THE TASK
Return every line of the records that contains the string "kern", matching case exactly.

================

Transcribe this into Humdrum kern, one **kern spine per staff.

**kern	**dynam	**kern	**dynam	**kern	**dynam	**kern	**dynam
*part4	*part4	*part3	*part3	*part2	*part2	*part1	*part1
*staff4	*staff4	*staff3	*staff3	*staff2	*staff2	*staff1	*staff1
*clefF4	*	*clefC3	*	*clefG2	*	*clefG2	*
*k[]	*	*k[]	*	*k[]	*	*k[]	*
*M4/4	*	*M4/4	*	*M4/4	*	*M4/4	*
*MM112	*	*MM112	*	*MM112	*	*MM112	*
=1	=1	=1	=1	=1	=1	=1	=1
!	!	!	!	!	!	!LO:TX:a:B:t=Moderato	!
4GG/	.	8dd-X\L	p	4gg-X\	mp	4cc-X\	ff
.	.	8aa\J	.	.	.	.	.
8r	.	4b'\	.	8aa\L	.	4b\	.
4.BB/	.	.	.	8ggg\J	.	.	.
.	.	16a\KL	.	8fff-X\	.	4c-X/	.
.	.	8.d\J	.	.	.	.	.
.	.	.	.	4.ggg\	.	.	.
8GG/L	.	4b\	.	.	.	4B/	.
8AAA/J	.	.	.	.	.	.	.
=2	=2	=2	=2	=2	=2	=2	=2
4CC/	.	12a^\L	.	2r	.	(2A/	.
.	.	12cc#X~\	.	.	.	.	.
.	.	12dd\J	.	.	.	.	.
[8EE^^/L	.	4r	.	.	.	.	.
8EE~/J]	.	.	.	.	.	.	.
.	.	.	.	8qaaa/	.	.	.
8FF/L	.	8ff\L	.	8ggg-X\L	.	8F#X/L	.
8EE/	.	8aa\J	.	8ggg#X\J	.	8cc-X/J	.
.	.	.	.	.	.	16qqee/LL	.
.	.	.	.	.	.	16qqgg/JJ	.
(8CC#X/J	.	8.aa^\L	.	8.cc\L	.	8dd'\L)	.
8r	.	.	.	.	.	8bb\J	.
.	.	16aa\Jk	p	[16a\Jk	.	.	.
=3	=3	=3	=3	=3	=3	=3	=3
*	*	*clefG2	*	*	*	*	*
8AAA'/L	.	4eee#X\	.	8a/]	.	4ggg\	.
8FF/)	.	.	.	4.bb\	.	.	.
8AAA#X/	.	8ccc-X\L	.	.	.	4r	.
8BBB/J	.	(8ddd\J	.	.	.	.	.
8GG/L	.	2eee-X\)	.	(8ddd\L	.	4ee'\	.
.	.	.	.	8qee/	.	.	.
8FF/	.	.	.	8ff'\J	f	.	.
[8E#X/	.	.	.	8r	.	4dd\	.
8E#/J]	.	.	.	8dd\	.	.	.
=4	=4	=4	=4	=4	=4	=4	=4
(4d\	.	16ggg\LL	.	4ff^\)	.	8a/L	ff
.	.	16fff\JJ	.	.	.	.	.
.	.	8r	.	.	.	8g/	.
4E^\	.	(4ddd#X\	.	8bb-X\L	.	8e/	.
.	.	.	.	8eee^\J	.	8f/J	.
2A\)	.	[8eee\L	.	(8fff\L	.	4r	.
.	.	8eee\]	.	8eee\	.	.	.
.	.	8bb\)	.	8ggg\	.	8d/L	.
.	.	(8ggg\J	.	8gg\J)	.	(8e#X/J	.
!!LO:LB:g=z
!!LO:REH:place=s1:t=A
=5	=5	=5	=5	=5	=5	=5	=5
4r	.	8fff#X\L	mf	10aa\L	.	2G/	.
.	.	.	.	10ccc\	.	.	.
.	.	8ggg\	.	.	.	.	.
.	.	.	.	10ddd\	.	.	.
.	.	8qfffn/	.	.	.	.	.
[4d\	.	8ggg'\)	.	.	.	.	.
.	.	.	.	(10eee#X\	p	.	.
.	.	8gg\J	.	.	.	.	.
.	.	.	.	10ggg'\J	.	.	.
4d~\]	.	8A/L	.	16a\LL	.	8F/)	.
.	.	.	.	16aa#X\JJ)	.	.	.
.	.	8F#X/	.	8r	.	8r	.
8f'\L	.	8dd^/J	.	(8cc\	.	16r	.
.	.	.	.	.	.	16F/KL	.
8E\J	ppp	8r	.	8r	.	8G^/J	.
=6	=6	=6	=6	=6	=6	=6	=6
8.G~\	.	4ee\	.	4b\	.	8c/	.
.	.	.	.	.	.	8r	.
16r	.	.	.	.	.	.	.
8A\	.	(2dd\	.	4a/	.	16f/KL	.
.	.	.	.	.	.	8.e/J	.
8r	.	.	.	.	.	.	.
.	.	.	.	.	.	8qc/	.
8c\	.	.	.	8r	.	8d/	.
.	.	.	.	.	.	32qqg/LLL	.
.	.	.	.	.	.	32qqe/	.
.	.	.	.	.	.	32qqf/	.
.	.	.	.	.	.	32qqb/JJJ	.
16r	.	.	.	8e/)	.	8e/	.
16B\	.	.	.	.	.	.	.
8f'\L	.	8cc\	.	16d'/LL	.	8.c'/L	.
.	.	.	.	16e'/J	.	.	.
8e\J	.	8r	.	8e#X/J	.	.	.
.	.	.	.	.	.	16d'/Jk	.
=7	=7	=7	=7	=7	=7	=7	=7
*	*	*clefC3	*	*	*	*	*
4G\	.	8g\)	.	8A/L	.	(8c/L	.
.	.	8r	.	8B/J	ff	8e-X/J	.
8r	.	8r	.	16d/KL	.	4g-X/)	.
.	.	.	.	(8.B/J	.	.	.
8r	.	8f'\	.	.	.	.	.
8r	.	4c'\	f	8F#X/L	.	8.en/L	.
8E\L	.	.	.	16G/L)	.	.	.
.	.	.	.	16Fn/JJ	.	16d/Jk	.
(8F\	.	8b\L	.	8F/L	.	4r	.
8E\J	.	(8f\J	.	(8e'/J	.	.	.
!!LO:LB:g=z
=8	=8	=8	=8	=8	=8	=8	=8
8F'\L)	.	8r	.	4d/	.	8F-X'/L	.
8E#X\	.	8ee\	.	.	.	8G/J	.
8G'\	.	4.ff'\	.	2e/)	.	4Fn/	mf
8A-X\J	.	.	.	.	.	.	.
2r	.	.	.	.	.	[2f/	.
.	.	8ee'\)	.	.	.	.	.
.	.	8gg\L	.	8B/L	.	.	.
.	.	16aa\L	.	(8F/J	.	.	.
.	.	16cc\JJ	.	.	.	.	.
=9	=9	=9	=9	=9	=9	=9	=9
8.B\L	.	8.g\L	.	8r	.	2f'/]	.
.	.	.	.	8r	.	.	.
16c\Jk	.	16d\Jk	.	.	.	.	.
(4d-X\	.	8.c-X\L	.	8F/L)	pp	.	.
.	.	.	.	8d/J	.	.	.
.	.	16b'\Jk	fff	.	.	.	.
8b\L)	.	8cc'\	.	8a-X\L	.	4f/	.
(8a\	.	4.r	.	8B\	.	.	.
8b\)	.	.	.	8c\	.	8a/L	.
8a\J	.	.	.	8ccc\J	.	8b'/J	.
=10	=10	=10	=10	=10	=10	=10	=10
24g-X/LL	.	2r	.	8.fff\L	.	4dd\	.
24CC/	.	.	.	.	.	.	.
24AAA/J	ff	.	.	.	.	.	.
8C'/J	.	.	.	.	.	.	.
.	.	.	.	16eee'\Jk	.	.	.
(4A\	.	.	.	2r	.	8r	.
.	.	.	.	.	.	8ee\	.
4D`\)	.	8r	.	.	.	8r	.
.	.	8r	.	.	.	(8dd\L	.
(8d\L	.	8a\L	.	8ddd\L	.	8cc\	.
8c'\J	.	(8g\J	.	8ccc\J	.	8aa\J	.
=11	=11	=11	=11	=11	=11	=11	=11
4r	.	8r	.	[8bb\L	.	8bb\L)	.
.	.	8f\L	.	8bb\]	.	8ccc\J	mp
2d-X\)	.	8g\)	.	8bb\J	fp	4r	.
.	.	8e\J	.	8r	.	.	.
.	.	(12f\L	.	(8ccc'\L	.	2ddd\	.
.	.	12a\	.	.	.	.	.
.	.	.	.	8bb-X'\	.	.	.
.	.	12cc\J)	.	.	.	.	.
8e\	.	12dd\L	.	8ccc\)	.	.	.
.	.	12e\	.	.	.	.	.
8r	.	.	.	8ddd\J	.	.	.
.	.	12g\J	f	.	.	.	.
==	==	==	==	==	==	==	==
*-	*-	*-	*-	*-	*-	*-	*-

================

WRITTEN ANSWER
Transcribe this into Humdrum kern, one **kern spine per staff.
**kern	**dynam	**kern	**dynam	**kern	**dynam	**kern	**dynam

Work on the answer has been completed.